DATA IN THIS EXERCISE START

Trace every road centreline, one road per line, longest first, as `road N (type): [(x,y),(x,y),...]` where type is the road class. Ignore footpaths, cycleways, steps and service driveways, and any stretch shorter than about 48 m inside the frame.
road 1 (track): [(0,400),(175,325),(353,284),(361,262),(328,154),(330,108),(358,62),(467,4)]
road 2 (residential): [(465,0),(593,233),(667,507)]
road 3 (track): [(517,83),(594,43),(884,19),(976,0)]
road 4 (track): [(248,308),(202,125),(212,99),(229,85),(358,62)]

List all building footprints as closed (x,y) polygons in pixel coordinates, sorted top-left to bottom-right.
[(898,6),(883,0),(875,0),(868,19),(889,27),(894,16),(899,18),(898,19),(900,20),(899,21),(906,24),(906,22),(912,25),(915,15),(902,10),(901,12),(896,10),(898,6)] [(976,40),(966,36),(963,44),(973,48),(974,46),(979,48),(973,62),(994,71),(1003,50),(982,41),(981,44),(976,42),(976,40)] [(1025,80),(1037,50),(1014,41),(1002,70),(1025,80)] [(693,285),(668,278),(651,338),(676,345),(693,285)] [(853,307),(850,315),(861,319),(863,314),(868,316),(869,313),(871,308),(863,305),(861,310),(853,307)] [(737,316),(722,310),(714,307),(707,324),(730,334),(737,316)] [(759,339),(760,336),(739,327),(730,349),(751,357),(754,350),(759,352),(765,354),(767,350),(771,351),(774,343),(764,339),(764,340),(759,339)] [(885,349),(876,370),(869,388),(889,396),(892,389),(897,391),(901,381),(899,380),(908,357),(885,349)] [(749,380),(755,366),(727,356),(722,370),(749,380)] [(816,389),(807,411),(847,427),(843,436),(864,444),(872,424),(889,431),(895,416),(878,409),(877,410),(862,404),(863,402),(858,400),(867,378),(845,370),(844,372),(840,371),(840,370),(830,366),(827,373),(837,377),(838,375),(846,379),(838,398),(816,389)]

DATA IN THIS EXERCISE END

# TASK STATEMENT:
Copy each record from above exactly, and include every line.

# SOLUTION TO THE EXERCISE:
Trace every road centreline, one road per line, longest first, as `road N (type): [(x,y),(x,y),...]` where type is the road class. Ignore footpaths, cycleways, steps and service driveways, and any stretch shorter than about 48 m inside the frame.
road 1 (track): [(0,400),(175,325),(353,284),(361,262),(328,154),(330,108),(358,62),(467,4)]
road 2 (residential): [(465,0),(593,233),(667,507)]
road 3 (track): [(517,83),(594,43),(884,19),(976,0)]
road 4 (track): [(248,308),(202,125),(212,99),(229,85),(358,62)]

List all building footprints as closed (x,y) polygons in pixel coordinates, sorted top-left to bottom-right.
[(898,6),(883,0),(875,0),(868,19),(889,27),(894,16),(899,18),(898,19),(900,20),(899,21),(906,24),(906,22),(912,25),(915,15),(902,10),(901,12),(896,10),(898,6)] [(976,40),(966,36),(963,44),(973,48),(974,46),(979,48),(973,62),(994,71),(1003,50),(982,41),(981,44),(976,42),(976,40)] [(1025,80),(1037,50),(1014,41),(1002,70),(1025,80)] [(693,285),(668,278),(651,338),(676,345),(693,285)] [(853,307),(850,315),(861,319),(863,314),(868,316),(869,313),(871,308),(863,305),(861,310),(853,307)] [(737,316),(722,310),(714,307),(707,324),(730,334),(737,316)] [(759,339),(760,336),(739,327),(730,349),(751,357),(754,350),(759,352),(765,354),(767,350),(771,351),(774,343),(764,339),(764,340),(759,339)] [(885,349),(876,370),(869,388),(889,396),(892,389),(897,391),(901,381),(899,380),(908,357),(885,349)] [(749,380),(755,366),(727,356),(722,370),(749,380)] [(816,389),(807,411),(847,427),(843,436),(864,444),(872,424),(889,431),(895,416),(878,409),(877,410),(862,404),(863,402),(858,400),(867,378),(845,370),(844,372),(840,371),(840,370),(830,366),(827,373),(837,377),(838,375),(846,379),(838,398),(816,389)]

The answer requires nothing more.